▸ EXERCISE MATERIALS:

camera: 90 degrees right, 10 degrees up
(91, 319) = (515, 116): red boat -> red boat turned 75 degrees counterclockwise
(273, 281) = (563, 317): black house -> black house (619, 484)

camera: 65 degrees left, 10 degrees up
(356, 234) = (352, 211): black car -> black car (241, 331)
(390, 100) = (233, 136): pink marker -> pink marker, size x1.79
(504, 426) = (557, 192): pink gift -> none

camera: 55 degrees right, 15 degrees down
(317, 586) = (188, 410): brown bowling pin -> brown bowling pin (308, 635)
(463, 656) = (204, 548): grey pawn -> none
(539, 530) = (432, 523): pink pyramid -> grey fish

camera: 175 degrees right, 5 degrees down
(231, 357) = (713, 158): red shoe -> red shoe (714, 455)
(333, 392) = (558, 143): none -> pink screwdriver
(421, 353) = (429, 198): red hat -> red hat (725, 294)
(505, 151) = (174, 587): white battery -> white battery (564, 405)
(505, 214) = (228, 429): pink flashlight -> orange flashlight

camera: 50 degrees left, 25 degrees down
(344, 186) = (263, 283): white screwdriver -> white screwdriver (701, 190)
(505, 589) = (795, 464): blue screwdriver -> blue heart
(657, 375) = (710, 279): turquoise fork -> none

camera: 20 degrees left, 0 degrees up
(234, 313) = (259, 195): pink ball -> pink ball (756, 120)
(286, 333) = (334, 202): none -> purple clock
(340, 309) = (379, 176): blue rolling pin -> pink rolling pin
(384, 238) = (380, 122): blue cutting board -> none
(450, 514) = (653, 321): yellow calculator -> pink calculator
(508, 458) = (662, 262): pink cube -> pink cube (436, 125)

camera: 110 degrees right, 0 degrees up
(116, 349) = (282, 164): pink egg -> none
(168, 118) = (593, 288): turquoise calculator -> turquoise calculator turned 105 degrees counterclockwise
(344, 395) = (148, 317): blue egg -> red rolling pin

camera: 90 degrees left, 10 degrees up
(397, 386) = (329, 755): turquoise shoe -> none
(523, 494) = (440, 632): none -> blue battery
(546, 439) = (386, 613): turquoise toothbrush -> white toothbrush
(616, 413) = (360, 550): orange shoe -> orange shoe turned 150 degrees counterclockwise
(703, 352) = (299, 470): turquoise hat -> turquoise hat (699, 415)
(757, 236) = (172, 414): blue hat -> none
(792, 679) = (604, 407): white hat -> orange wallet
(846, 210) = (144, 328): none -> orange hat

▸ TASK INSTRUCTIONS: What you give back should be exactly the lines of the data above from the line with "(505, 214) = (228, 429): pink" through the line with "(546, 439) = (386, 613): turquoise", both of those included, and nothing more.

▸ YOUR RESPONSE:
(505, 214) = (228, 429): pink flashlight -> orange flashlight

camera: 50 degrees left, 25 degrees down
(344, 186) = (263, 283): white screwdriver -> white screwdriver (701, 190)
(505, 589) = (795, 464): blue screwdriver -> blue heart
(657, 375) = (710, 279): turquoise fork -> none

camera: 20 degrees left, 0 degrees up
(234, 313) = (259, 195): pink ball -> pink ball (756, 120)
(286, 333) = (334, 202): none -> purple clock
(340, 309) = (379, 176): blue rolling pin -> pink rolling pin
(384, 238) = (380, 122): blue cutting board -> none
(450, 514) = (653, 321): yellow calculator -> pink calculator
(508, 458) = (662, 262): pink cube -> pink cube (436, 125)

camera: 110 degrees right, 0 degrees up
(116, 349) = (282, 164): pink egg -> none
(168, 118) = (593, 288): turquoise calculator -> turquoise calculator turned 105 degrees counterclockwise
(344, 395) = (148, 317): blue egg -> red rolling pin

camera: 90 degrees left, 10 degrees up
(397, 386) = (329, 755): turquoise shoe -> none
(523, 494) = (440, 632): none -> blue battery
(546, 439) = (386, 613): turquoise toothbrush -> white toothbrush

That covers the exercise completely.